> **What this task involves**
Lines to restate from the data below: from the one containing "red cupcake: 4 -> 3" to the one containing "turquoise cupcake: 7 -> 8", both included. Give them again exactly, and only them.

> **Data to use**

====

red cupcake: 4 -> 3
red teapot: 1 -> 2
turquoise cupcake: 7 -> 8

====

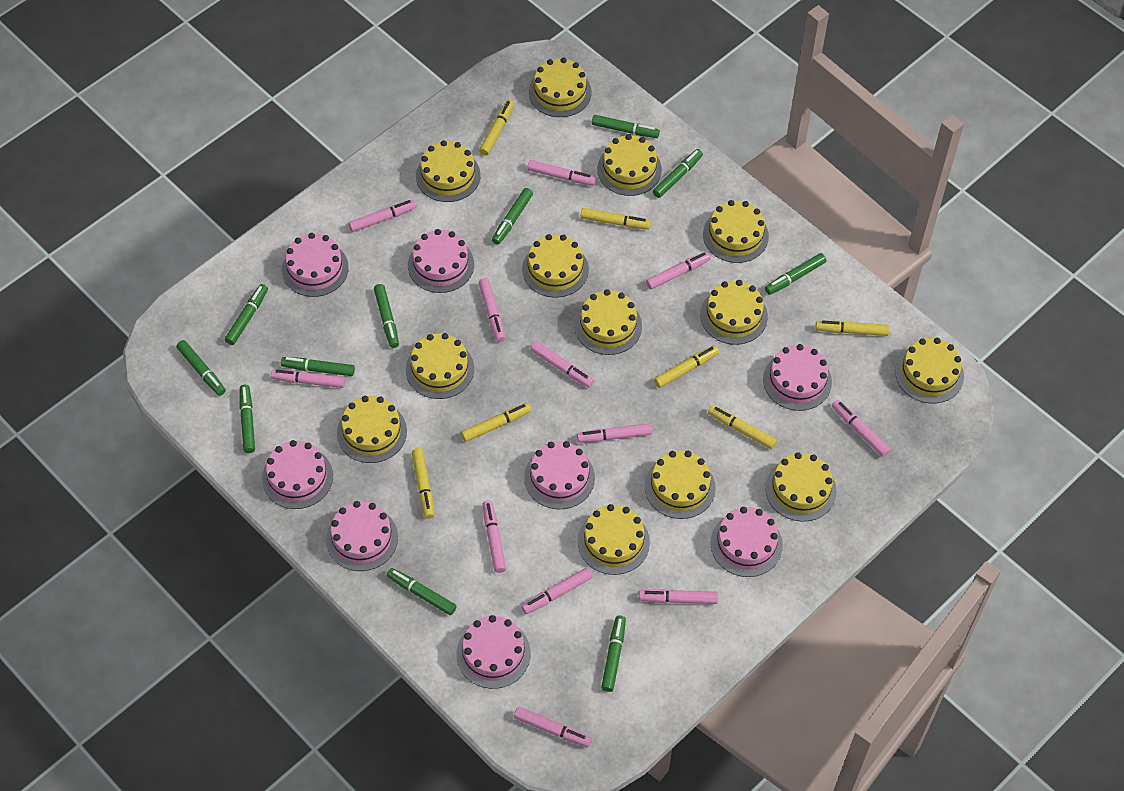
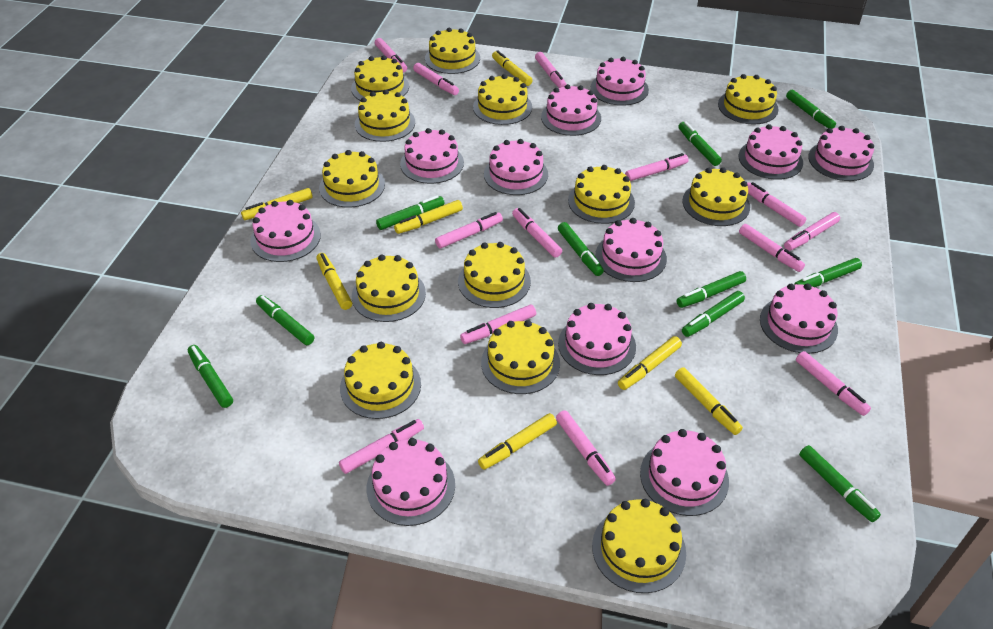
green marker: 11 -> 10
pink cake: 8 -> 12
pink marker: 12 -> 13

====

> **Solution**
red cupcake: 4 -> 3
red teapot: 1 -> 2
turquoise cupcake: 7 -> 8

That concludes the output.